THE TASK: Below are the entries; give again exactly the lines from the one mentioning "green teddy bear: 2 -> 1" through the one mentioning "yellow hammer: 4 -> 7", inclusive.
*** LISTED RECORDS
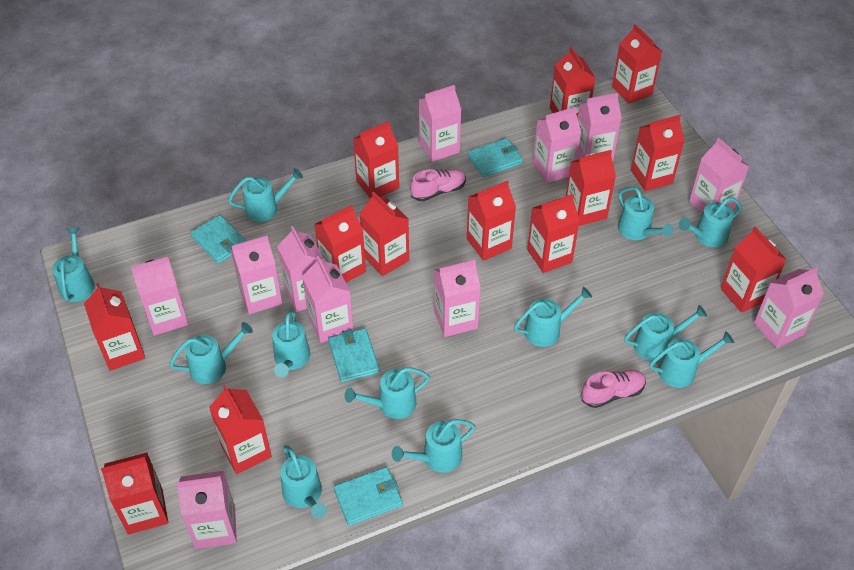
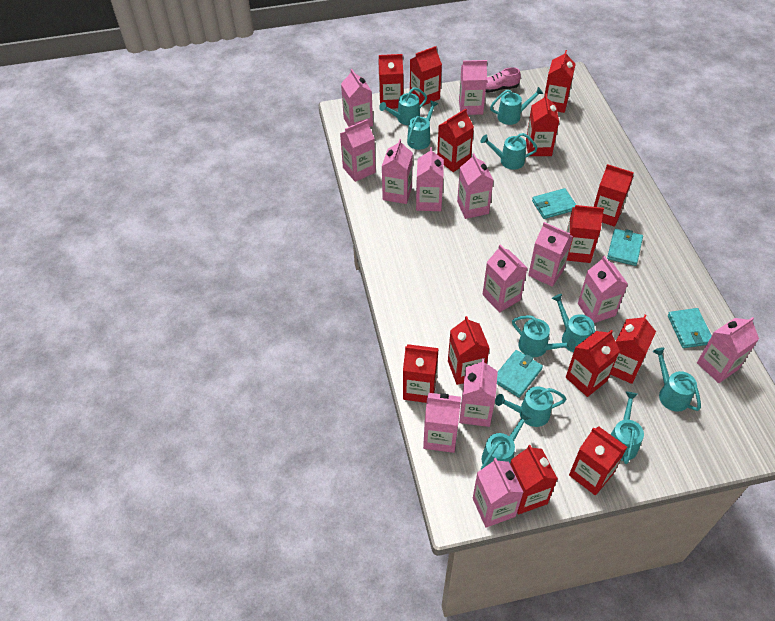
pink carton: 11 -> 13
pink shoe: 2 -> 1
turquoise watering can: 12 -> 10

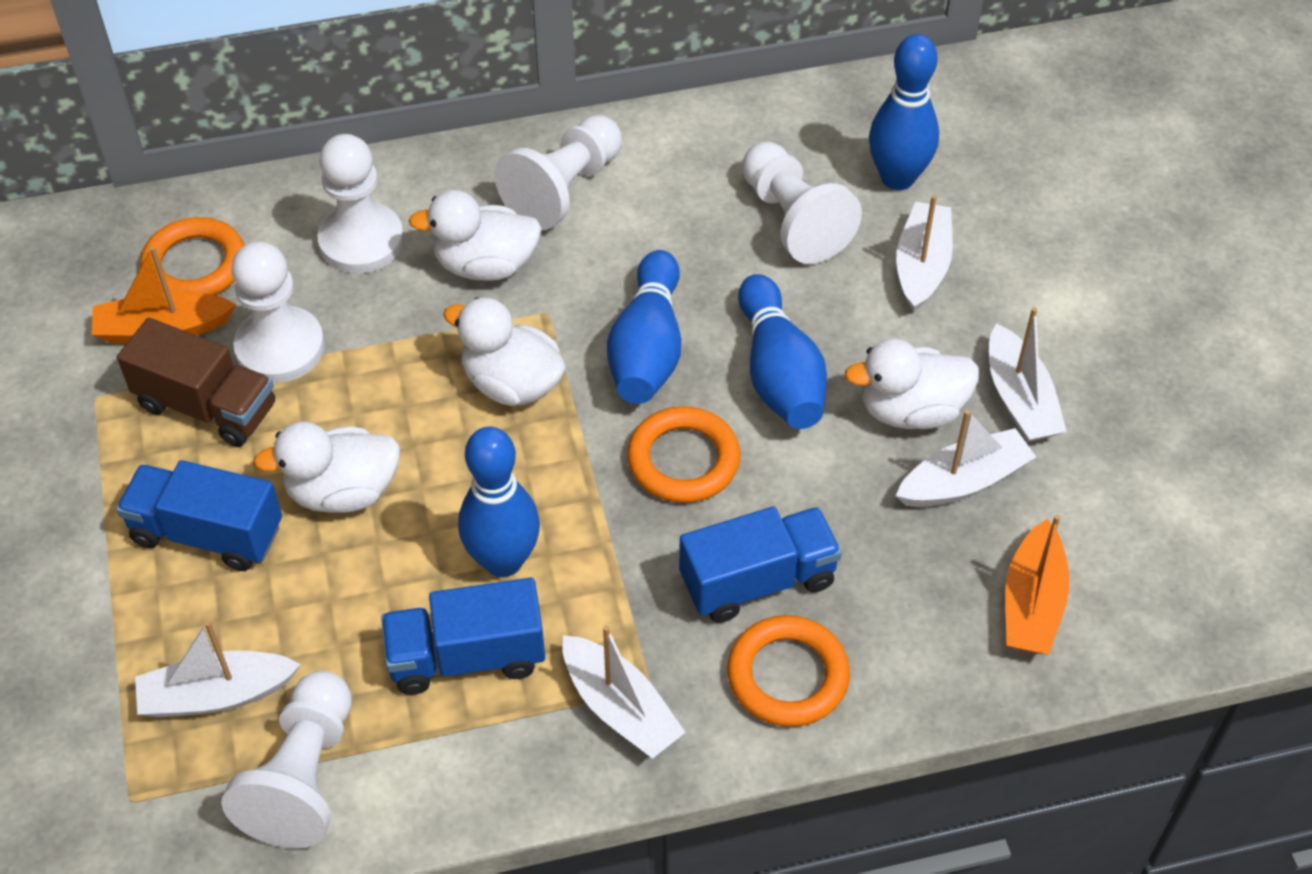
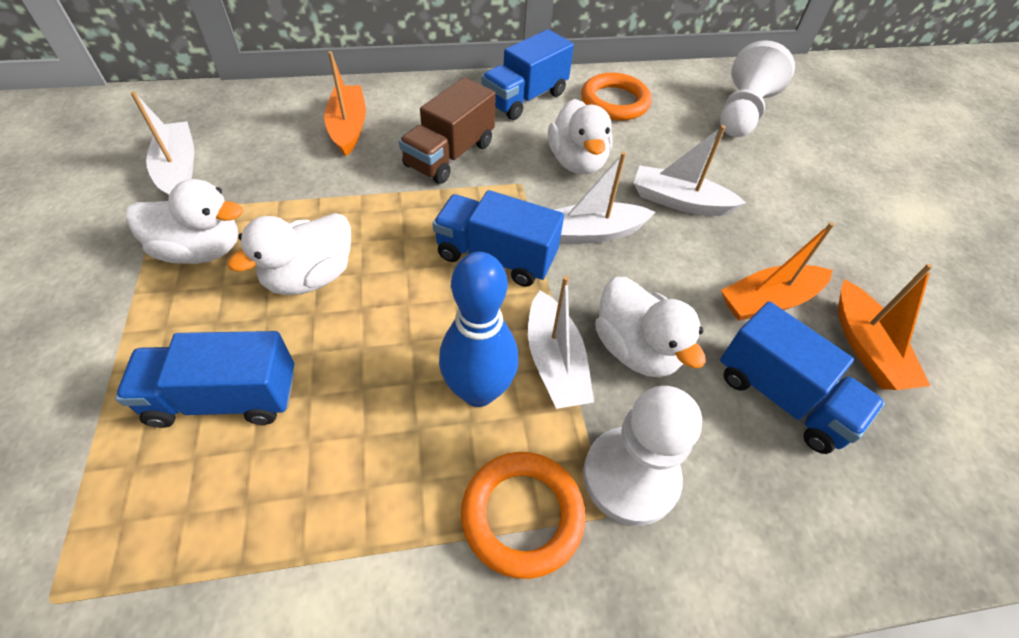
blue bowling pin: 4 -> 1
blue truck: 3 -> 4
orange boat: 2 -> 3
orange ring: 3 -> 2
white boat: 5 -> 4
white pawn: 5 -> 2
******
*** LISTED RECORDS
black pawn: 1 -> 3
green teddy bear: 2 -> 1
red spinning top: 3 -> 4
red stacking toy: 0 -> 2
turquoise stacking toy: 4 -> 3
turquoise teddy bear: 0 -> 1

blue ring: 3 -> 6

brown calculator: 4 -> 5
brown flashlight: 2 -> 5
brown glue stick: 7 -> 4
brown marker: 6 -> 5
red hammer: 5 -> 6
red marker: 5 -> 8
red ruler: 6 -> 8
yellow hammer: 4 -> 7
******
ANSWER TO THIS TASK:
green teddy bear: 2 -> 1
red spinning top: 3 -> 4
red stacking toy: 0 -> 2
turquoise stacking toy: 4 -> 3
turquoise teddy bear: 0 -> 1

blue ring: 3 -> 6

brown calculator: 4 -> 5
brown flashlight: 2 -> 5
brown glue stick: 7 -> 4
brown marker: 6 -> 5
red hammer: 5 -> 6
red marker: 5 -> 8
red ruler: 6 -> 8
yellow hammer: 4 -> 7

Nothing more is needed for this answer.